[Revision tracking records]
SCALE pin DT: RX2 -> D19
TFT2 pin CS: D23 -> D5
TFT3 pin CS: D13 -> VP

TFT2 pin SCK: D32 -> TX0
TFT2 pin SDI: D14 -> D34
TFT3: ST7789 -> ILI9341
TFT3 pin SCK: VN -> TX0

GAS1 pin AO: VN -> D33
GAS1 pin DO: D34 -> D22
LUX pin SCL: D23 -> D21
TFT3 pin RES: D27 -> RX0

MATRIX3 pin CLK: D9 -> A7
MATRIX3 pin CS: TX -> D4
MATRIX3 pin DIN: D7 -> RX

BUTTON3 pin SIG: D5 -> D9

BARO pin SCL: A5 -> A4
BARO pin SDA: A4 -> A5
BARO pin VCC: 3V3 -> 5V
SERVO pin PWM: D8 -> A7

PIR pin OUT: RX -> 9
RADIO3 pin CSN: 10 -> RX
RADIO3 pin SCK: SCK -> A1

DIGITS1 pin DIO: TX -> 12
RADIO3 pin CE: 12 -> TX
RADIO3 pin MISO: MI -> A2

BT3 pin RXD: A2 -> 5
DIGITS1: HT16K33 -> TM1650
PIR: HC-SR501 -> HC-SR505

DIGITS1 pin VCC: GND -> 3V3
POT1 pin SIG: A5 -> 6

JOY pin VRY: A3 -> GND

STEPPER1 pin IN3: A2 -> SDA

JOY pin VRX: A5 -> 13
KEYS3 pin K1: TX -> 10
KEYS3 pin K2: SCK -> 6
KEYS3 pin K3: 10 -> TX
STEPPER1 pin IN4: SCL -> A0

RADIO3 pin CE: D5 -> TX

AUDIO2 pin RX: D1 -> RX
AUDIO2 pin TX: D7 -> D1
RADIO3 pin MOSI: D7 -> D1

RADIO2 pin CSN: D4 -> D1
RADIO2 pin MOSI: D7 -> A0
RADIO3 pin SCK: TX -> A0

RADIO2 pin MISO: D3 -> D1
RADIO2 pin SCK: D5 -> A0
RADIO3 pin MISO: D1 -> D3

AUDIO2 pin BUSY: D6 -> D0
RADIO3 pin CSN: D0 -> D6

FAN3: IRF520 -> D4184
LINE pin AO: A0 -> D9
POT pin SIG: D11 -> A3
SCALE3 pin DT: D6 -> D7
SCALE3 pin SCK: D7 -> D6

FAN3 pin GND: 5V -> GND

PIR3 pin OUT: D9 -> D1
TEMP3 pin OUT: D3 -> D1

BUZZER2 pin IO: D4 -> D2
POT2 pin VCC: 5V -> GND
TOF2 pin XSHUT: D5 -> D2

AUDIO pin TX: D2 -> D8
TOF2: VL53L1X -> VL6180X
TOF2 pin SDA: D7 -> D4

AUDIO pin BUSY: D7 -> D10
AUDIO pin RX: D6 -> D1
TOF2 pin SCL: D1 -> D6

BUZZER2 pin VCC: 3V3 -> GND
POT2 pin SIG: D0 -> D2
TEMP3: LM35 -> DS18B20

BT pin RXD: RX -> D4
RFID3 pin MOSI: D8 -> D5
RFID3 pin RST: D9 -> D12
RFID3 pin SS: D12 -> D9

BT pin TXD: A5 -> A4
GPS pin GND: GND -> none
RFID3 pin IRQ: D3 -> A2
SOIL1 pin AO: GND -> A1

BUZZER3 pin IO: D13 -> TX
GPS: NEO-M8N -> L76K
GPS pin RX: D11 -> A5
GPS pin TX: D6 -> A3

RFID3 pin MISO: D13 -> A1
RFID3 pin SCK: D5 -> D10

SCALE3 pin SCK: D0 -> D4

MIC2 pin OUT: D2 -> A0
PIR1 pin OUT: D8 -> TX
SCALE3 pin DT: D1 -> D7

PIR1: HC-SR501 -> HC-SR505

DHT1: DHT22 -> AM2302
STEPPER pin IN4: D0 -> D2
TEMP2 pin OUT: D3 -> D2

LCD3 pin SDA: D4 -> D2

* Assignment
Please copy the line that contains "KEYS3 pin K2: SCK -> 6" and each line after it through the end of the records, exactly, and no other lines.

* Your solution
KEYS3 pin K2: SCK -> 6
KEYS3 pin K3: 10 -> TX
STEPPER1 pin IN4: SCL -> A0

RADIO3 pin CE: D5 -> TX

AUDIO2 pin RX: D1 -> RX
AUDIO2 pin TX: D7 -> D1
RADIO3 pin MOSI: D7 -> D1

RADIO2 pin CSN: D4 -> D1
RADIO2 pin MOSI: D7 -> A0
RADIO3 pin SCK: TX -> A0

RADIO2 pin MISO: D3 -> D1
RADIO2 pin SCK: D5 -> A0
RADIO3 pin MISO: D1 -> D3

AUDIO2 pin BUSY: D6 -> D0
RADIO3 pin CSN: D0 -> D6

FAN3: IRF520 -> D4184
LINE pin AO: A0 -> D9
POT pin SIG: D11 -> A3
SCALE3 pin DT: D6 -> D7
SCALE3 pin SCK: D7 -> D6

FAN3 pin GND: 5V -> GND

PIR3 pin OUT: D9 -> D1
TEMP3 pin OUT: D3 -> D1

BUZZER2 pin IO: D4 -> D2
POT2 pin VCC: 5V -> GND
TOF2 pin XSHUT: D5 -> D2

AUDIO pin TX: D2 -> D8
TOF2: VL53L1X -> VL6180X
TOF2 pin SDA: D7 -> D4

AUDIO pin BUSY: D7 -> D10
AUDIO pin RX: D6 -> D1
TOF2 pin SCL: D1 -> D6

BUZZER2 pin VCC: 3V3 -> GND
POT2 pin SIG: D0 -> D2
TEMP3: LM35 -> DS18B20

BT pin RXD: RX -> D4
RFID3 pin MOSI: D8 -> D5
RFID3 pin RST: D9 -> D12
RFID3 pin SS: D12 -> D9

BT pin TXD: A5 -> A4
GPS pin GND: GND -> none
RFID3 pin IRQ: D3 -> A2
SOIL1 pin AO: GND -> A1

BUZZER3 pin IO: D13 -> TX
GPS: NEO-M8N -> L76K
GPS pin RX: D11 -> A5
GPS pin TX: D6 -> A3

RFID3 pin MISO: D13 -> A1
RFID3 pin SCK: D5 -> D10

SCALE3 pin SCK: D0 -> D4

MIC2 pin OUT: D2 -> A0
PIR1 pin OUT: D8 -> TX
SCALE3 pin DT: D1 -> D7

PIR1: HC-SR501 -> HC-SR505

DHT1: DHT22 -> AM2302
STEPPER pin IN4: D0 -> D2
TEMP2 pin OUT: D3 -> D2

LCD3 pin SDA: D4 -> D2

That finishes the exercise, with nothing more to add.